━━ RECORDS ━━

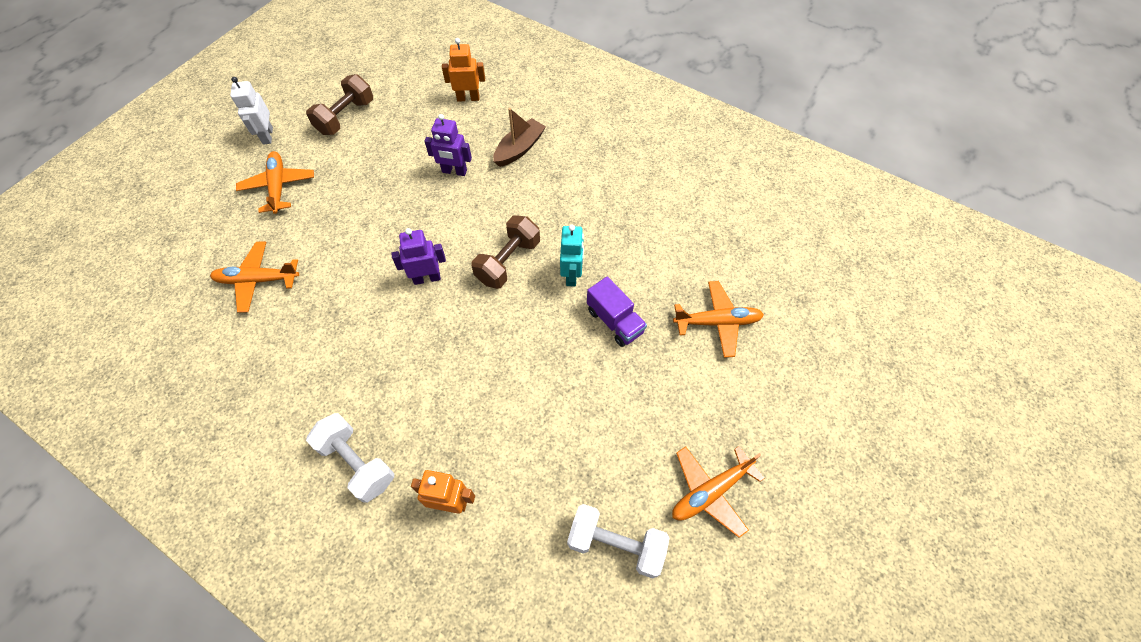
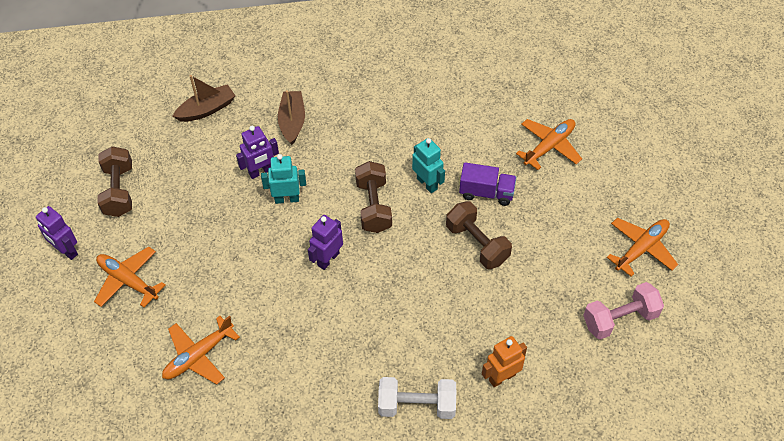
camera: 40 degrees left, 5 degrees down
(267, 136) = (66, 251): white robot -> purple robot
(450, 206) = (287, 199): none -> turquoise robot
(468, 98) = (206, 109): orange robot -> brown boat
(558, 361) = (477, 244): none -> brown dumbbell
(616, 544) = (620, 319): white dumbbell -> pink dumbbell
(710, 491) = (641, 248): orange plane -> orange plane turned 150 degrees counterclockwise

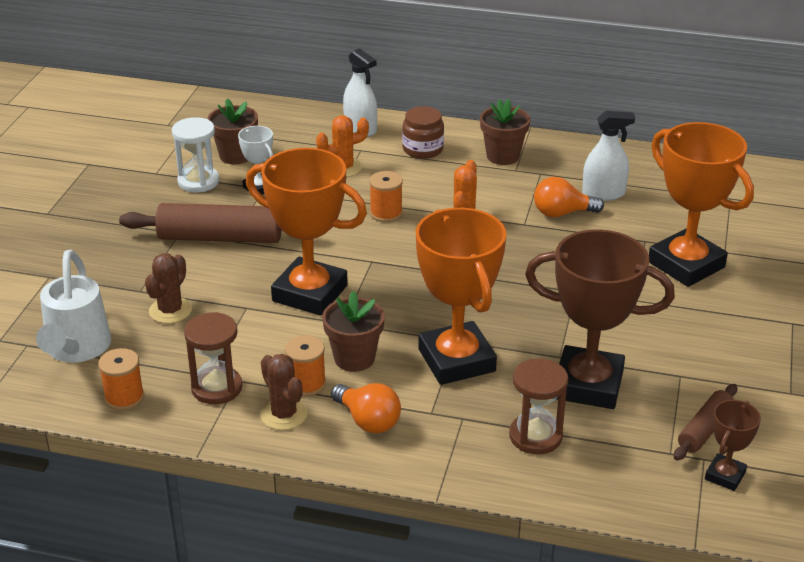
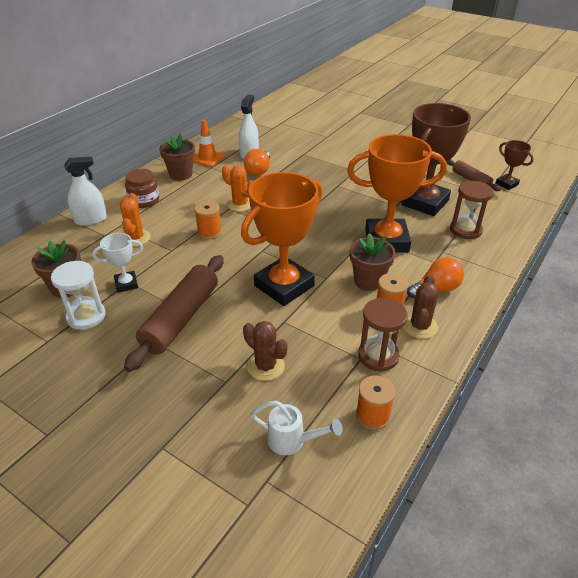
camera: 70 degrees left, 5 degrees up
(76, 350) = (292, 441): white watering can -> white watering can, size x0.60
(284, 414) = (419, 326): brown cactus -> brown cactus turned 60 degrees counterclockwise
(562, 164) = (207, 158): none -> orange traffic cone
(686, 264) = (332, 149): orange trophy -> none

━━━

**THE TASK:** Pictures stay out; reproduce every line of the records exactly.

**WORKED SOLUTION:**
camera: 40 degrees left, 5 degrees down
(267, 136) = (66, 251): white robot -> purple robot
(450, 206) = (287, 199): none -> turquoise robot
(468, 98) = (206, 109): orange robot -> brown boat
(558, 361) = (477, 244): none -> brown dumbbell
(616, 544) = (620, 319): white dumbbell -> pink dumbbell
(710, 491) = (641, 248): orange plane -> orange plane turned 150 degrees counterclockwise

camera: 70 degrees left, 5 degrees up
(76, 350) = (292, 441): white watering can -> white watering can, size x0.60
(284, 414) = (419, 326): brown cactus -> brown cactus turned 60 degrees counterclockwise
(562, 164) = (207, 158): none -> orange traffic cone
(686, 264) = (332, 149): orange trophy -> none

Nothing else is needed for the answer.